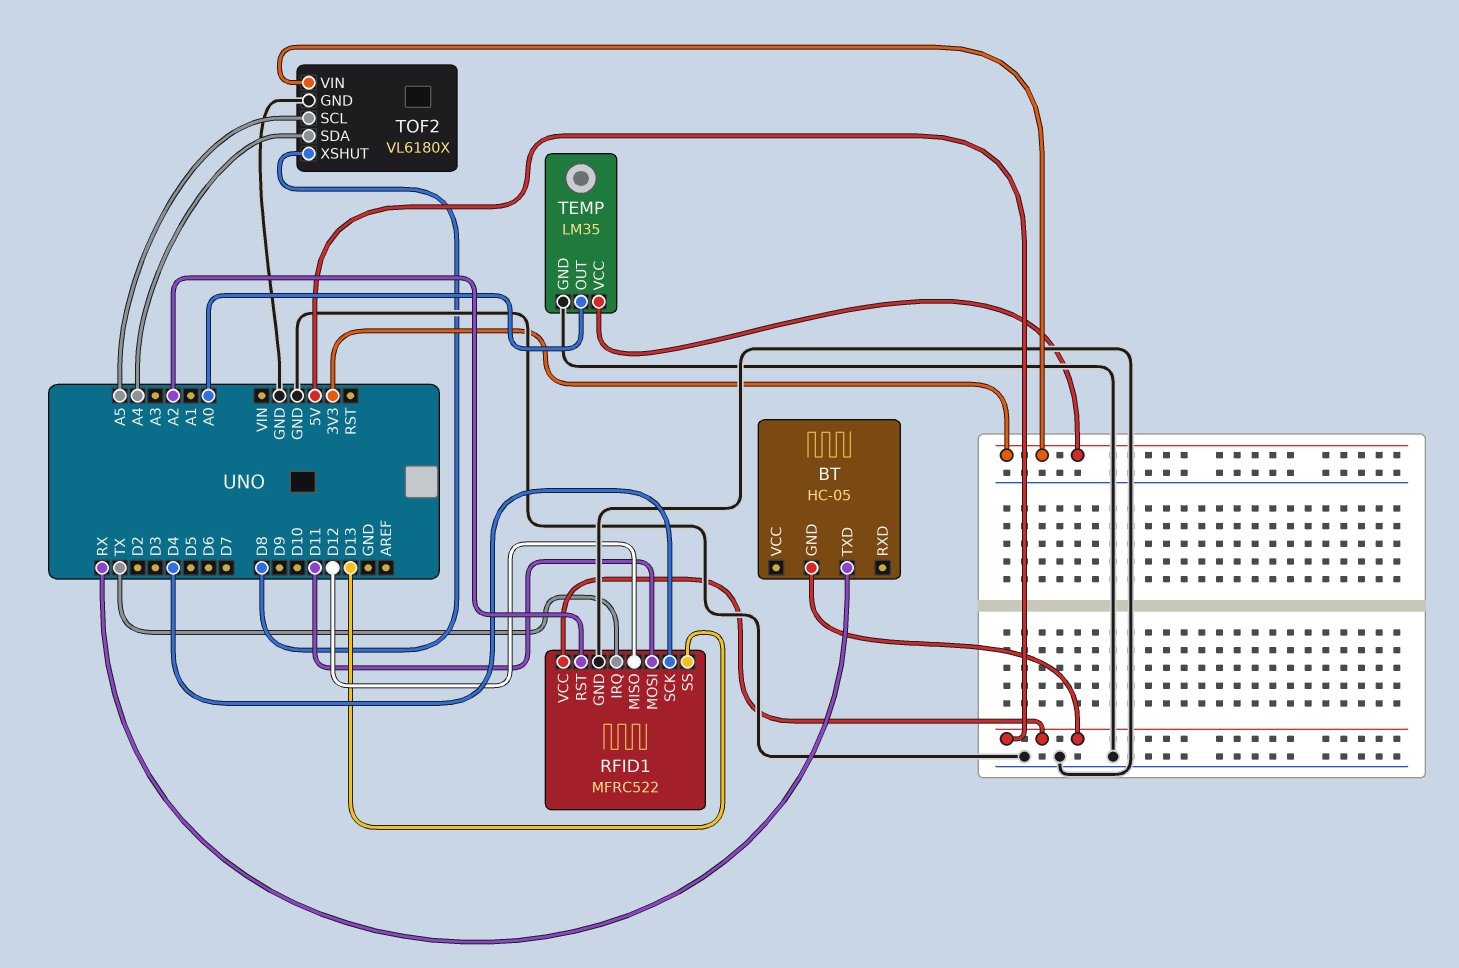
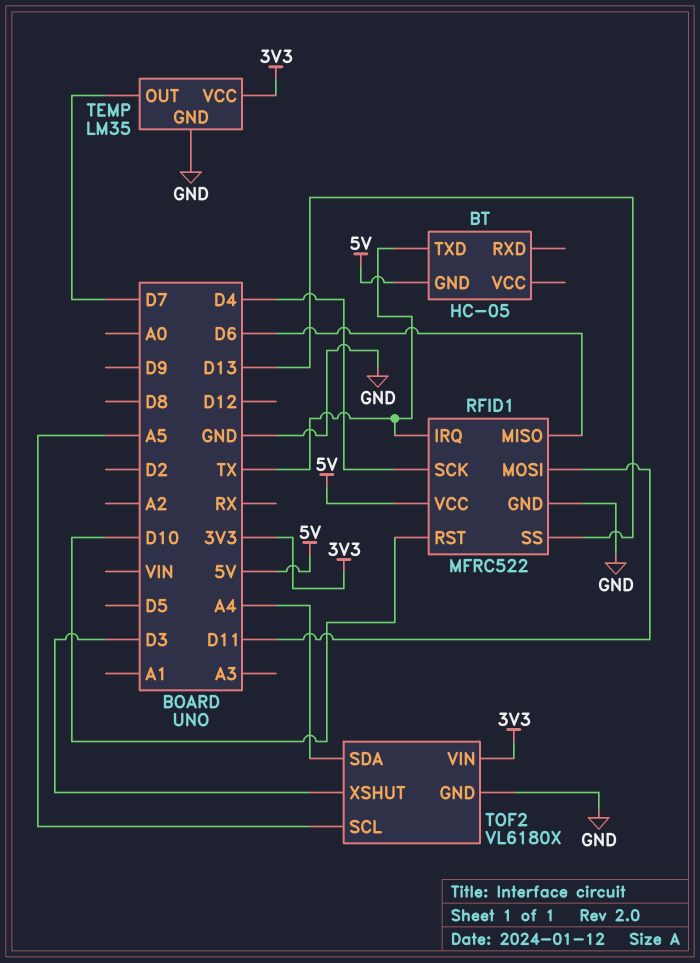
BT pin TXD: RX -> TX
RFID1 pin MISO: D12 -> D6
RFID1 pin RST: A2 -> D10
TEMP pin OUT: A0 -> D7
TOF2 pin XSHUT: D8 -> D3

★ ★ ★ ★

• Problem:
Output these and nothing else: the lines from the one holding "RFID1 pin MISO: D12 -> D6" through the final line of the entries above, exactly as they appear.

• Your solution:
RFID1 pin MISO: D12 -> D6
RFID1 pin RST: A2 -> D10
TEMP pin OUT: A0 -> D7
TOF2 pin XSHUT: D8 -> D3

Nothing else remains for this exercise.